> [ABOUT THIS TASK] Set down the data again word for word. Skip any pictures.

Data entries:

════════════════

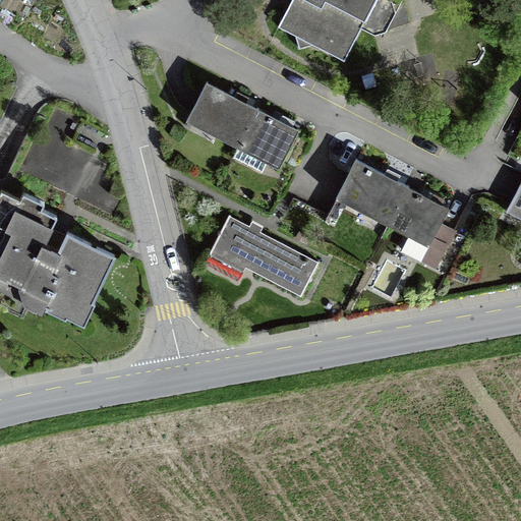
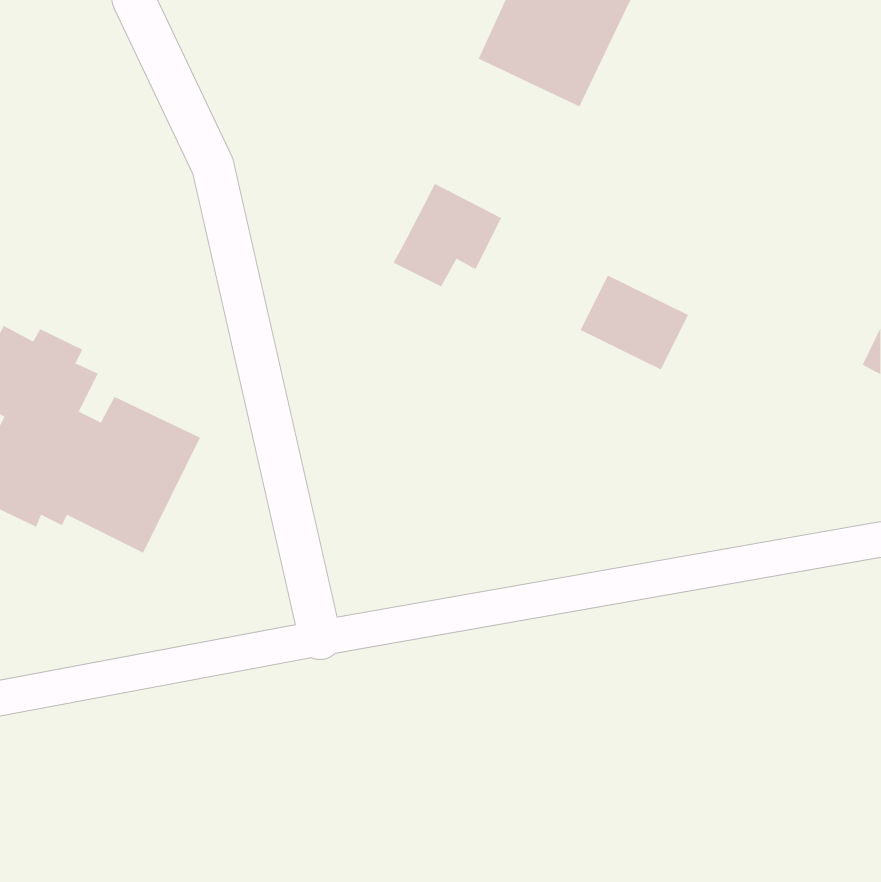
building: [189,81,255,139] -> none
building: [386,185,446,264] -> none
building: [211,222,316,301] -> none

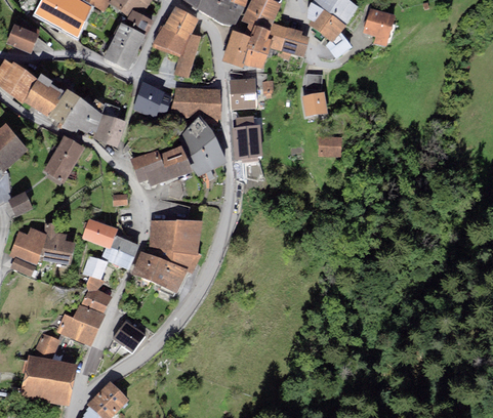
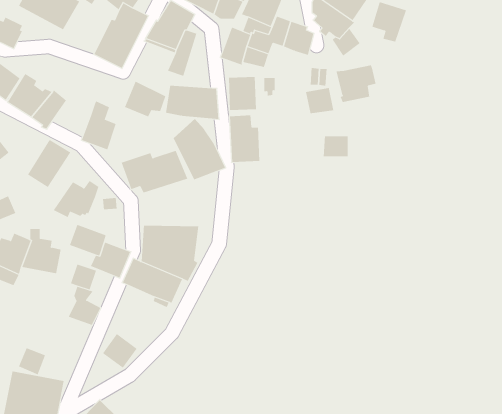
building: none -> [336,64,376,103]
building: [61,99,105,134] -> [53,180,99,218]
building: [57,300,106,342] -> none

════════════════

> [COMPLETED EXERCISE]
building: [189,81,255,139] -> none
building: [386,185,446,264] -> none
building: [211,222,316,301] -> none

building: none -> [336,64,376,103]
building: [61,99,105,134] -> [53,180,99,218]
building: [57,300,106,342] -> none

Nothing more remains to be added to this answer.